Your instructions: Look through the lines below; wherever the word "doniczka" appears, copy that line.
--- Task inputs Enclosed Below ---
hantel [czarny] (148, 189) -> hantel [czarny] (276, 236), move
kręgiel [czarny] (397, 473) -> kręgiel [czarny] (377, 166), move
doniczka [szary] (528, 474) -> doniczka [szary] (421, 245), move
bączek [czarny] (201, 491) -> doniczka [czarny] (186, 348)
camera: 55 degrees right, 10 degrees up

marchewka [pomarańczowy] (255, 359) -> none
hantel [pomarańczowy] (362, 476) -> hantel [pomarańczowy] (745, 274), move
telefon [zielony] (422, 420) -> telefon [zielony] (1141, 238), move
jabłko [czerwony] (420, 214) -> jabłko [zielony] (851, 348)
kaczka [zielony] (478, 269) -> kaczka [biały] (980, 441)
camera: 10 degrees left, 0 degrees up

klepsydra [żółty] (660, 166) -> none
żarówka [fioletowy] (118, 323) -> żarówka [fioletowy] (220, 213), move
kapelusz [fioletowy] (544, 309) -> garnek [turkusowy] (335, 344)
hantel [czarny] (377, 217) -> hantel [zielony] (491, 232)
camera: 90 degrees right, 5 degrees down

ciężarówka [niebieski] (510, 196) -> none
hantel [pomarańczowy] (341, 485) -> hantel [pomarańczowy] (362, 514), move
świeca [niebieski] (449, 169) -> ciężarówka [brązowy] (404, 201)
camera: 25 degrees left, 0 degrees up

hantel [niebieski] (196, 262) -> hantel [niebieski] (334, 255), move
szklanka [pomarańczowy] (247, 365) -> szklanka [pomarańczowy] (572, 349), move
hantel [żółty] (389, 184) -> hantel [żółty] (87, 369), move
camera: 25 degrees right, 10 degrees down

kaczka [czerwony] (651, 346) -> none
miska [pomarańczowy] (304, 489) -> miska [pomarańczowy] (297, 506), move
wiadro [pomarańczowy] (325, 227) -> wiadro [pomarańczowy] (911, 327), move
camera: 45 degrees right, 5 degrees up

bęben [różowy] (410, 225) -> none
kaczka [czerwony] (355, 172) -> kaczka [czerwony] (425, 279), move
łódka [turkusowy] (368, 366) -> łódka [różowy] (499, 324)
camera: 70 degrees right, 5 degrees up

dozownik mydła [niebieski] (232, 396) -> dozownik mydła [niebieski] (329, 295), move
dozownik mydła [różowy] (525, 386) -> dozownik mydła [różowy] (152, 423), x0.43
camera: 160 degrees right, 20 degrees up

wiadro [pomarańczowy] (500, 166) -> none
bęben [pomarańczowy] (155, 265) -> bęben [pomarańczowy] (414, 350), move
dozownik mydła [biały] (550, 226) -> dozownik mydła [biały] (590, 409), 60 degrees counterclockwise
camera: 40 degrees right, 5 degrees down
--- End of Enclosed Task inputs ---
Answer to the exercise:
doniczka [szary] (528, 474) -> doniczka [szary] (421, 245), move
bączek [czarny] (201, 491) -> doniczka [czarny] (186, 348)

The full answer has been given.